**RECORDED INFORMATION:**
######

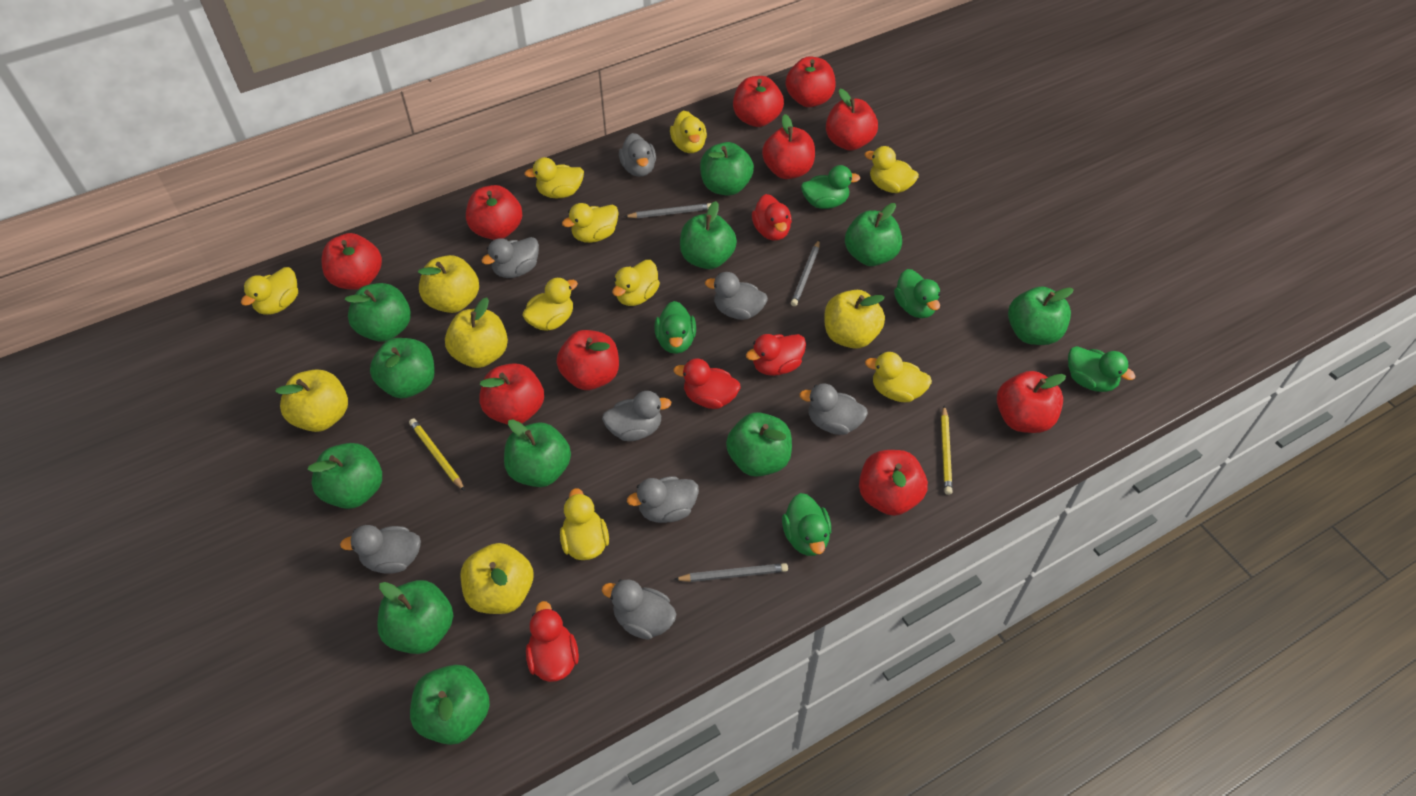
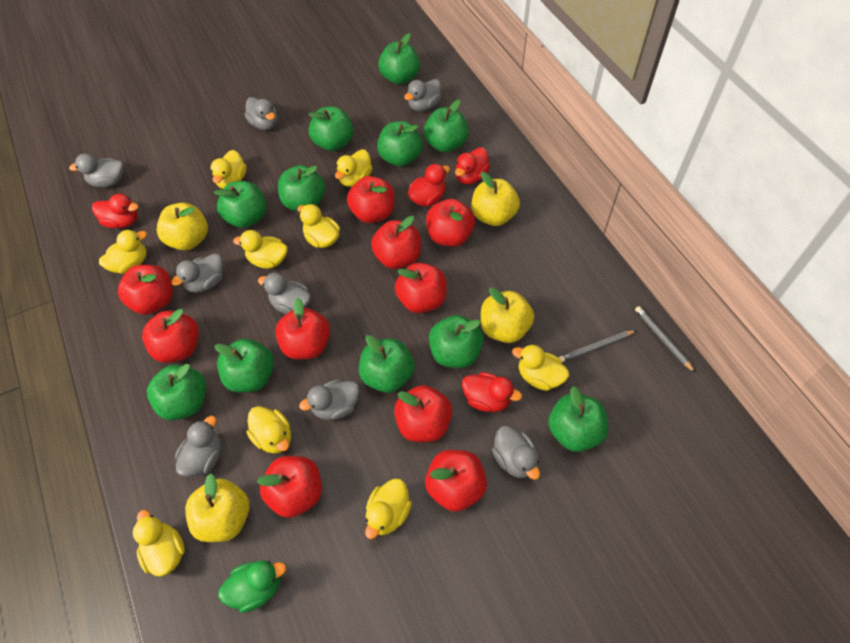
green duck: 5 -> 1
grey pencil: 3 -> 2
yellow apple: 5 -> 4
yellow pencil: 2 -> 0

######

**TRY IT:**
Repeat the full listing above exactly, with no pictures in the copy.

**THE ANSWER:**
green duck: 5 -> 1
grey pencil: 3 -> 2
yellow apple: 5 -> 4
yellow pencil: 2 -> 0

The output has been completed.